Write out the lines from the line with "to the students" up to and including the line with "des'8-^ d''4-. |", reproducing each one precisely.

Stored items from a collection:
==*==
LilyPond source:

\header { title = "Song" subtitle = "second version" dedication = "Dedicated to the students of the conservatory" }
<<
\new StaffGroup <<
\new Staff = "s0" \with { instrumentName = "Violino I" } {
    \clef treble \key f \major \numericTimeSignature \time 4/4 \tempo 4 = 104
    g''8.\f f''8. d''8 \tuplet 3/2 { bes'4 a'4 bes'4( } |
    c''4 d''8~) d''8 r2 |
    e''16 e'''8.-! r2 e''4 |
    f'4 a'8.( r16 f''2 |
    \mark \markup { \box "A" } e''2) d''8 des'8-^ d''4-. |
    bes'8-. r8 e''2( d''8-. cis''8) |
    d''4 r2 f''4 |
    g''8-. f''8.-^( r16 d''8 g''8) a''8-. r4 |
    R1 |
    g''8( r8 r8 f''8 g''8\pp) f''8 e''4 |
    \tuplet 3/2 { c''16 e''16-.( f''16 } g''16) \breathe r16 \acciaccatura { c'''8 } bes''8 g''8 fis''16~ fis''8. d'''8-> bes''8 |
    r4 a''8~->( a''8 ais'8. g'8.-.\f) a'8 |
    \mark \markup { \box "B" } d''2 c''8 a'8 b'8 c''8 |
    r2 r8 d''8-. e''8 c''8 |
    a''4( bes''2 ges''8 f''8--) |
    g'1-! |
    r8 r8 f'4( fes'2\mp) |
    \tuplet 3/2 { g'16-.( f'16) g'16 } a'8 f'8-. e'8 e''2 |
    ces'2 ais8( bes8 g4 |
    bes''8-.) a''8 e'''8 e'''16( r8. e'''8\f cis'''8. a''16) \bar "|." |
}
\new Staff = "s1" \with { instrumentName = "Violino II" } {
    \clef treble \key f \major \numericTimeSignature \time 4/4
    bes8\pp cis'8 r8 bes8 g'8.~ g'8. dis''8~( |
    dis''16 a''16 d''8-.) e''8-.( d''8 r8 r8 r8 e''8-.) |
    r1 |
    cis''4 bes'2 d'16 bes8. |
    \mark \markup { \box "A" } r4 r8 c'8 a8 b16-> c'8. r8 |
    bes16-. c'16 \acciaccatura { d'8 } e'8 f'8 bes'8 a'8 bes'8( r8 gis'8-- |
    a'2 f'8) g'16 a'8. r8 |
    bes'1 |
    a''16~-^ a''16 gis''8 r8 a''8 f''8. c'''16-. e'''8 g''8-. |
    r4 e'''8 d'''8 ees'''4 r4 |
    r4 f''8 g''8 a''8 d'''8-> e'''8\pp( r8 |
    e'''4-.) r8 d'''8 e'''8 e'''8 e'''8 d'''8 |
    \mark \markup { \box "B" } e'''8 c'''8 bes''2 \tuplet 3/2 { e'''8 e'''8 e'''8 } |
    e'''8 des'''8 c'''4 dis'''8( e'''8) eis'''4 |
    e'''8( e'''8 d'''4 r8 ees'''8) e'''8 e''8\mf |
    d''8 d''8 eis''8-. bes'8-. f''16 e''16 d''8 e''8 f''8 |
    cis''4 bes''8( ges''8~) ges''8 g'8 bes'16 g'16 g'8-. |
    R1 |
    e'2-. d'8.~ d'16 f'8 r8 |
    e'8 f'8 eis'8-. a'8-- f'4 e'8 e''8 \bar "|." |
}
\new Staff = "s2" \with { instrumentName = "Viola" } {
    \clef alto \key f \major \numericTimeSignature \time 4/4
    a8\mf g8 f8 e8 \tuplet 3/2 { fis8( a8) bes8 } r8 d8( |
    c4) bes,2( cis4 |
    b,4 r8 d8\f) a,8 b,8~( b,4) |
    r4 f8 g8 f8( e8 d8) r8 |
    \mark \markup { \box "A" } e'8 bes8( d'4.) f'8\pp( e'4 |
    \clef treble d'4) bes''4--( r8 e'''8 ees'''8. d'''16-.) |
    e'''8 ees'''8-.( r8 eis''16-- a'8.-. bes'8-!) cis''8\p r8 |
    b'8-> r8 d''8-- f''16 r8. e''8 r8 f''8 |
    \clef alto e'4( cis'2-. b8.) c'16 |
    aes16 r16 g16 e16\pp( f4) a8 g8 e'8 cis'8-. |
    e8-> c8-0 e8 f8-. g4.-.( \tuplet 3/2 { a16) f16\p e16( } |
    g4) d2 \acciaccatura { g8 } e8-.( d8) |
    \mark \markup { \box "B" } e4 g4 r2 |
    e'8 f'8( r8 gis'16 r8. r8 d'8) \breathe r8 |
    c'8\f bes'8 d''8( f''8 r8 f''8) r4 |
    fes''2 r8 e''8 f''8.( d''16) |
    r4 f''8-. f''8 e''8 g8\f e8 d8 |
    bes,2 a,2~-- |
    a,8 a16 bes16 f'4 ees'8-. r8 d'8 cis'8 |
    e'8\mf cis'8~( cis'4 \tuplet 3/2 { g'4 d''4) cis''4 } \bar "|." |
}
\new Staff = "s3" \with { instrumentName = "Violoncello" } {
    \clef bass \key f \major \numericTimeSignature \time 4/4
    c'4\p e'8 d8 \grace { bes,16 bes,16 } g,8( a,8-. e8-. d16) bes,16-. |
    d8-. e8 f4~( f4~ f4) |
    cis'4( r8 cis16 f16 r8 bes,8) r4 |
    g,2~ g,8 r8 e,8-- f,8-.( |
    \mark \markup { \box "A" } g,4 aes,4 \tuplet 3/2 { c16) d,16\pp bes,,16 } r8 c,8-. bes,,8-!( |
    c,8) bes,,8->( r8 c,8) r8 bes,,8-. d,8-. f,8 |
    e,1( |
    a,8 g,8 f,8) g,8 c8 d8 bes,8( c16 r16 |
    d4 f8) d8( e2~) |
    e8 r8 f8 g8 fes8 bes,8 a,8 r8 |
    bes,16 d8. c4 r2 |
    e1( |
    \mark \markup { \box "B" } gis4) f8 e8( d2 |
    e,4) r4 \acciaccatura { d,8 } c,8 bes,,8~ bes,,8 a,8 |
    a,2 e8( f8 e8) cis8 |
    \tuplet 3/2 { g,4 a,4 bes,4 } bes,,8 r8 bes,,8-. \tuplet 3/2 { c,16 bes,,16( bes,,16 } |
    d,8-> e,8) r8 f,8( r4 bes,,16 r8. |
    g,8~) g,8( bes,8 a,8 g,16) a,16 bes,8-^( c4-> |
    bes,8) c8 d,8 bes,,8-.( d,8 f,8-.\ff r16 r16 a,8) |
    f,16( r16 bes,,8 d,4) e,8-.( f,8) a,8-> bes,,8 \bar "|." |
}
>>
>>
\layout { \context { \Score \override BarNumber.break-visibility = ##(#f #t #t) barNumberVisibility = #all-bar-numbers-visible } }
==*==
_Answer to this problem_
\header { title = "Song" subtitle = "second version" dedication = "Dedicated to the students of the conservatory" }
<<
\new StaffGroup <<
\new Staff = "s0" \with { instrumentName = "Violino I" } {
    \clef treble \key f \major \numericTimeSignature \time 4/4 \tempo 4 = 104
    g''8.\f f''8. d''8 \tuplet 3/2 { bes'4 a'4 bes'4( } |
    c''4 d''8~) d''8 r2 |
    e''16 e'''8.-! r2 e''4 |
    f'4 a'8.( r16 f''2 |
    \mark \markup { \box "A" } e''2) d''8 des'8-^ d''4-. |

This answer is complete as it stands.